**Written instruction:** Please rewrite every line of the items below as a numbered list, leaving out any blank lines.

***** Exercise material *****

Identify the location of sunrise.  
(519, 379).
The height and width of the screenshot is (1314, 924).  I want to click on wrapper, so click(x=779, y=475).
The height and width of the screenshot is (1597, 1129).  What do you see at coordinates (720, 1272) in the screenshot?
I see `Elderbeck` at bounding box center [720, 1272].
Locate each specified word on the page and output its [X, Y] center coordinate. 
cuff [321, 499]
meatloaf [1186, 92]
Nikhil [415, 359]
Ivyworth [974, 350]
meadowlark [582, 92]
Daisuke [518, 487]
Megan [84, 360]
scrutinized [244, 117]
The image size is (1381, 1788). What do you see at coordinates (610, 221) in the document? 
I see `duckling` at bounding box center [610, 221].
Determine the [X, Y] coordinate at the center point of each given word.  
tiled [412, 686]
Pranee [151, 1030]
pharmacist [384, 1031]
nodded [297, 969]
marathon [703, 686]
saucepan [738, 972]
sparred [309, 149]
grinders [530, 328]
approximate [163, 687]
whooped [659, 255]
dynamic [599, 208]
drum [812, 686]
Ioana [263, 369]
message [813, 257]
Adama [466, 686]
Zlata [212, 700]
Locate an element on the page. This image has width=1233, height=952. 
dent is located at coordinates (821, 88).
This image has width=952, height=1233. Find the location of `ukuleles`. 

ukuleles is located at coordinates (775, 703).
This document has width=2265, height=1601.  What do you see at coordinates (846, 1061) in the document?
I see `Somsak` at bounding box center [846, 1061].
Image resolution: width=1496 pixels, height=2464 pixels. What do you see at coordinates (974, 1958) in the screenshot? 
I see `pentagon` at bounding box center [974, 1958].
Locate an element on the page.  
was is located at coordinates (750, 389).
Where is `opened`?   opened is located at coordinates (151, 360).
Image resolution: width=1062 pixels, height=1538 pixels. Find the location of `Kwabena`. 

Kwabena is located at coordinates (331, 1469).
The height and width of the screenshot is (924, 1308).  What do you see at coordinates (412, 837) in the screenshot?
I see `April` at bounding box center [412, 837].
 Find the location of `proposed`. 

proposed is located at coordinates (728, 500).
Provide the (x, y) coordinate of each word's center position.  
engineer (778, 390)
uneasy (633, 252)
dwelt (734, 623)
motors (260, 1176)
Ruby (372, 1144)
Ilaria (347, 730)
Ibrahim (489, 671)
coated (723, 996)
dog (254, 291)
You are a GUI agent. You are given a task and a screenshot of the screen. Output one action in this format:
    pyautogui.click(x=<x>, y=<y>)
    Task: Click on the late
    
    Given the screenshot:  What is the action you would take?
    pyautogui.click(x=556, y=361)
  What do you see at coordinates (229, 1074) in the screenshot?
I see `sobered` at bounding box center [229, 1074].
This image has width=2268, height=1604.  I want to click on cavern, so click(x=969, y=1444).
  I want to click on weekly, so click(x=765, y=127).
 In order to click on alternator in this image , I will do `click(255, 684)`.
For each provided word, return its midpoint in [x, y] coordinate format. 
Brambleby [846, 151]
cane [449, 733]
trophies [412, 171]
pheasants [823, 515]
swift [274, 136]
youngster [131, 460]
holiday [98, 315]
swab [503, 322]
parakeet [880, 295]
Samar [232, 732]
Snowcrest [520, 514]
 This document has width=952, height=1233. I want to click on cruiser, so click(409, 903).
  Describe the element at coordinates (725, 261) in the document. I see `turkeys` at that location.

*****

**Result for this exercise:**
1. Identify the location of sunrise.  
2. (519, 379).
3. The height and width of the screenshot is (1314, 924).  I want to click on wrapper, so click(x=779, y=475).
4. The height and width of the screenshot is (1597, 1129).  What do you see at coordinates (720, 1272) in the screenshot?
5. I see `Elderbeck` at bounding box center [720, 1272].
6. Locate each specified word on the page and output its [X, Y] center coordinate. 
7. cuff [321, 499]
8. meatloaf [1186, 92]
9. Nikhil [415, 359]
10. Ivyworth [974, 350]
11. meadowlark [582, 92]
12. Daisuke [518, 487]
13. Megan [84, 360]
14. scrutinized [244, 117]
15. The image size is (1381, 1788). What do you see at coordinates (610, 221) in the document? 
16. I see `duckling` at bounding box center [610, 221].
17. Determine the [X, Y] coordinate at the center point of each given word.  
18. tiled [412, 686]
19. Pranee [151, 1030]
20. pharmacist [384, 1031]
21. nodded [297, 969]
22. marathon [703, 686]
23. saucepan [738, 972]
24. sparred [309, 149]
25. grinders [530, 328]
26. approximate [163, 687]
27. whooped [659, 255]
28. dynamic [599, 208]
29. drum [812, 686]
30. Ioana [263, 369]
31. message [813, 257]
32. Adama [466, 686]
33. Zlata [212, 700]
34. Locate an element on the page. This image has width=1233, height=952. 
35. dent is located at coordinates (821, 88).
36. This image has width=952, height=1233. Find the location of `ukuleles`. 
37. ukuleles is located at coordinates (775, 703).
38. This document has width=2265, height=1601.  What do you see at coordinates (846, 1061) in the document?
39. I see `Somsak` at bounding box center [846, 1061].
40. Image resolution: width=1496 pixels, height=2464 pixels. What do you see at coordinates (974, 1958) in the screenshot? 
41. I see `pentagon` at bounding box center [974, 1958].
42. Locate an element on the page.  
43. was is located at coordinates (750, 389).
44. Where is `opened`?   opened is located at coordinates (151, 360).
45. Image resolution: width=1062 pixels, height=1538 pixels. Find the location of `Kwabena`. 
46. Kwabena is located at coordinates (331, 1469).
47. The height and width of the screenshot is (924, 1308).  What do you see at coordinates (412, 837) in the screenshot?
48. I see `April` at bounding box center [412, 837].
49.  Find the location of `proposed`. 
50. proposed is located at coordinates (728, 500).
51. Provide the (x, y) coordinate of each word's center position.  
52. engineer (778, 390)
53. uneasy (633, 252)
54. dwelt (734, 623)
55. motors (260, 1176)
56. Ruby (372, 1144)
57. Ilaria (347, 730)
58. Ibrahim (489, 671)
59. coated (723, 996)
60. dog (254, 291)
61. You are a GUI agent. You are given a task and a screenshot of the screen. Output one action in this format:
62.     pyautogui.click(x=<x>, y=<y>)
63.     Task: Click on the late
64.     Given the screenshot:  What is the action you would take?
65.     pyautogui.click(x=556, y=361)
66.   What do you see at coordinates (229, 1074) in the screenshot?
67. I see `sobered` at bounding box center [229, 1074].
68. This image has width=2268, height=1604.  I want to click on cavern, so click(x=969, y=1444).
69.   I want to click on weekly, so click(x=765, y=127).
70.  In order to click on alternator in this image , I will do `click(255, 684)`.
71. For each provided word, return its midpoint in [x, y] coordinate format. 
72. Brambleby [846, 151]
73. cane [449, 733]
74. trophies [412, 171]
75. pheasants [823, 515]
76. swift [274, 136]
77. youngster [131, 460]
78. holiday [98, 315]
79. swab [503, 322]
80. parakeet [880, 295]
81. Samar [232, 732]
82. Snowcrest [520, 514]
83.  This document has width=952, height=1233. I want to click on cruiser, so click(409, 903).
84.   Describe the element at coordinates (725, 261) in the document. I see `turkeys` at that location.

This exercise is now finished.